- Task prompt
With the images set aside, retype every record below character for character.

- Given records
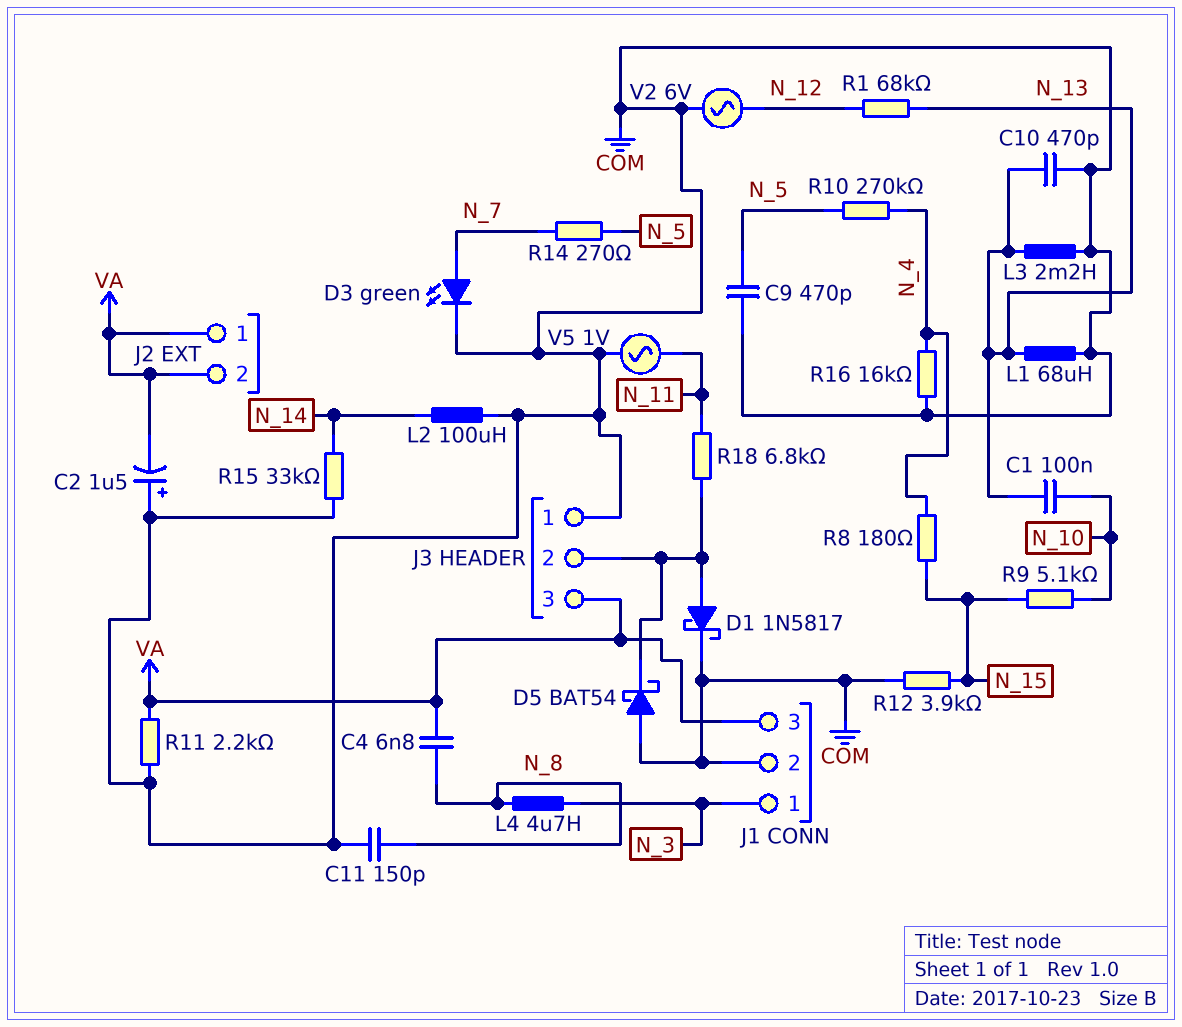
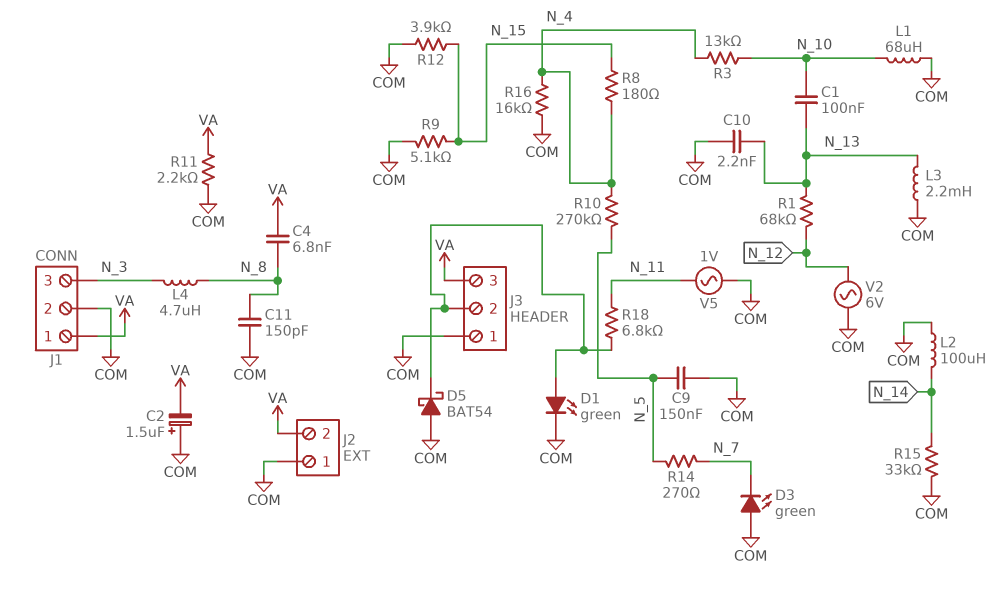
C9: 470pF (COM, N_5) -> 150nF (COM, N_5)
C10: 470pF (COM, N_13) -> 2.2nF (COM, N_13)
D1: schottky 1N5817 (A J3/2, K COM) -> LED green (A J3/2, K COM)
D3: LED green (A N_7, K COM) -> LED green (A COM, K N_7)
J1 pin 1: N_3 -> VA
J1 pin 3: VA -> N_3
J2 pin 1: VA -> COM
L1: 68uH (COM, N_13) -> 68uH (COM, N_10)
R3: none -> 13k (N_4, N_10)
R9: 5.1k (N_10, N_15) -> 5.1k (COM, N_15)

- Written response
C9: 470pF (COM, N_5) -> 150nF (COM, N_5)
C10: 470pF (COM, N_13) -> 2.2nF (COM, N_13)
D1: schottky 1N5817 (A J3/2, K COM) -> LED green (A J3/2, K COM)
D3: LED green (A N_7, K COM) -> LED green (A COM, K N_7)
J1 pin 1: N_3 -> VA
J1 pin 3: VA -> N_3
J2 pin 1: VA -> COM
L1: 68uH (COM, N_13) -> 68uH (COM, N_10)
R3: none -> 13k (N_4, N_10)
R9: 5.1k (N_10, N_15) -> 5.1k (COM, N_15)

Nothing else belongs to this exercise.